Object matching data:
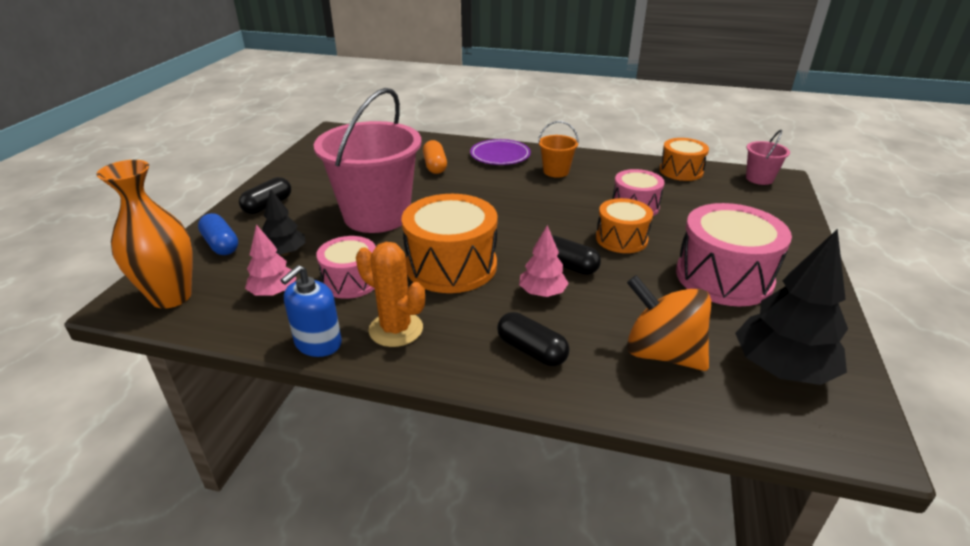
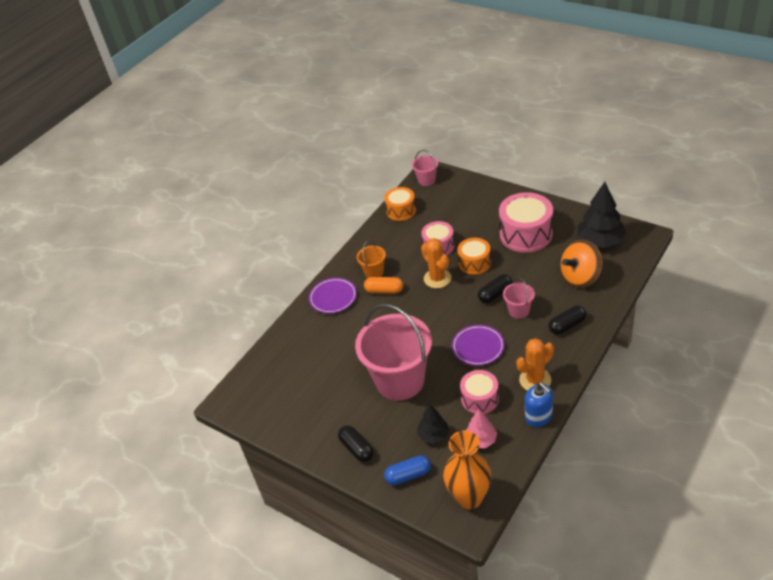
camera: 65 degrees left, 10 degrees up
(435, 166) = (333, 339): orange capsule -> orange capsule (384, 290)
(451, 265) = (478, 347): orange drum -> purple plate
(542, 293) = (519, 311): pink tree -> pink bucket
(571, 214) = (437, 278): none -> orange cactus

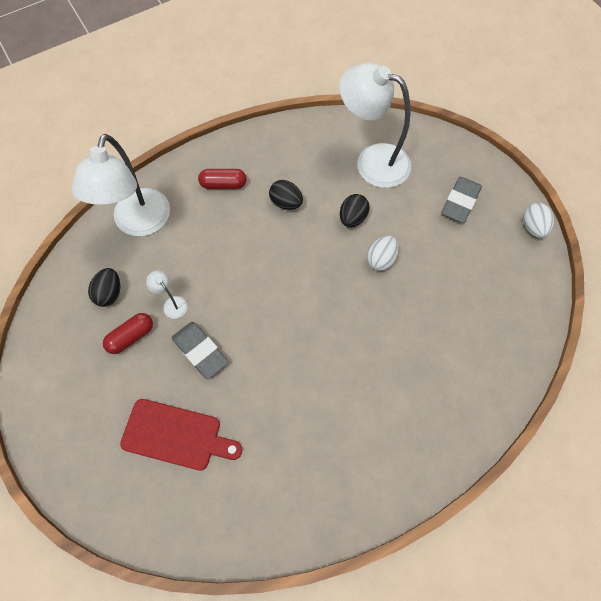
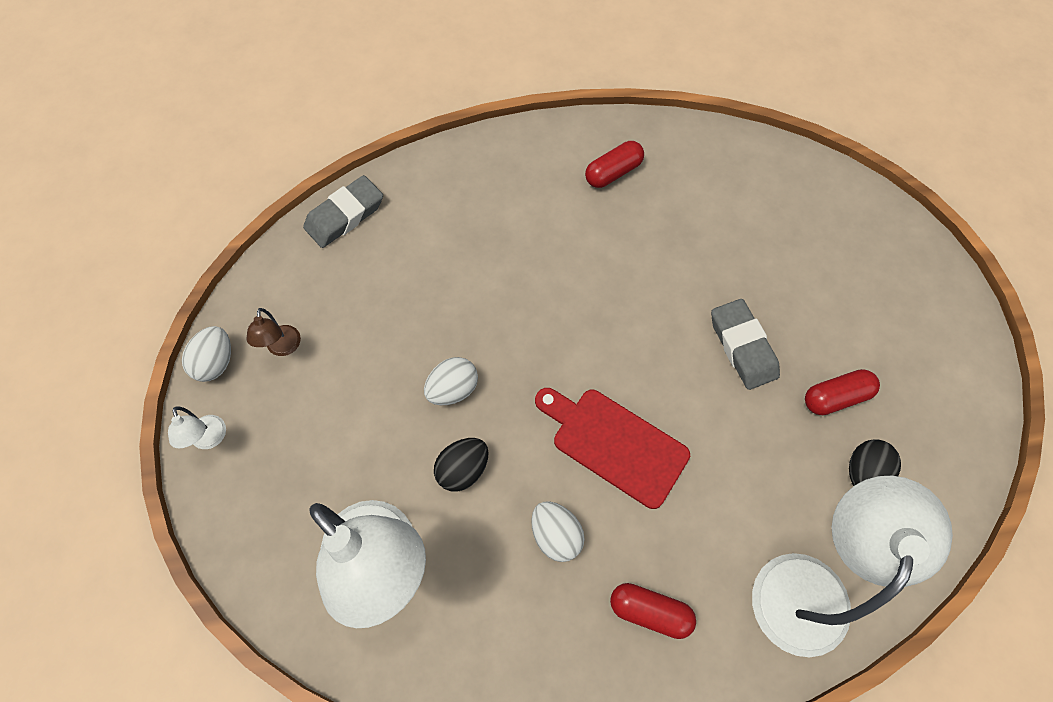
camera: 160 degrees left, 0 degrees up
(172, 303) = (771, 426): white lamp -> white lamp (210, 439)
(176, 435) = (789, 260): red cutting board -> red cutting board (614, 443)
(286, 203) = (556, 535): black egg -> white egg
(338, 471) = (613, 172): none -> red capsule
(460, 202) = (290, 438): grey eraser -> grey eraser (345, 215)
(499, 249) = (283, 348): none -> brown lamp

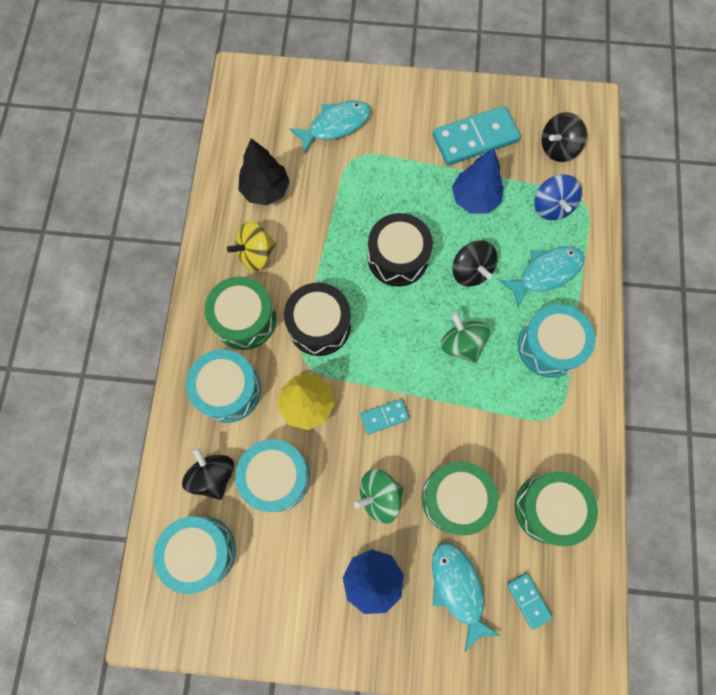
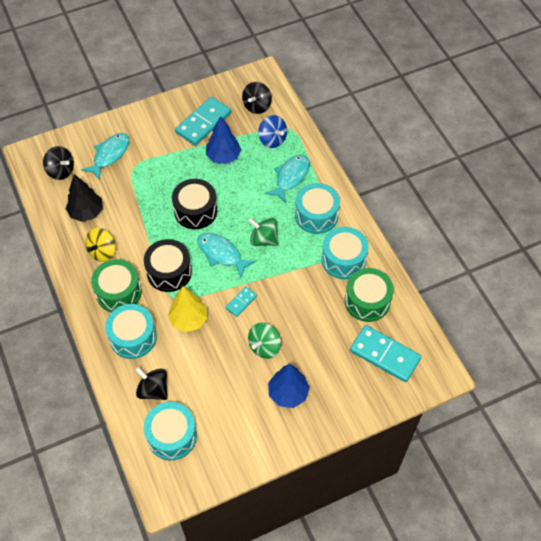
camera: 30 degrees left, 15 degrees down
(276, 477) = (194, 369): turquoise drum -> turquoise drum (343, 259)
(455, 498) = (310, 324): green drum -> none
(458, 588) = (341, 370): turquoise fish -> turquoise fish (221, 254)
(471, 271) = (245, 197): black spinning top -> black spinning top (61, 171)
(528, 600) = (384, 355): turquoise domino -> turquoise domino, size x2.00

Your objective:
Leave every picture out and return exactly the lines from the one holding "(460, 202) = (290, 438): grey" through the end of the records above, both ends included, and nothing more.

Exercise answer:
(460, 202) = (290, 438): grey eraser -> grey eraser (345, 215)
(499, 249) = (283, 348): none -> brown lamp

camera: 30 degrees left, 15 degrees down
(276, 477) = (194, 369): turquoise drum -> turquoise drum (343, 259)
(455, 498) = (310, 324): green drum -> none
(458, 588) = (341, 370): turquoise fish -> turquoise fish (221, 254)
(471, 271) = (245, 197): black spinning top -> black spinning top (61, 171)
(528, 600) = (384, 355): turquoise domino -> turquoise domino, size x2.00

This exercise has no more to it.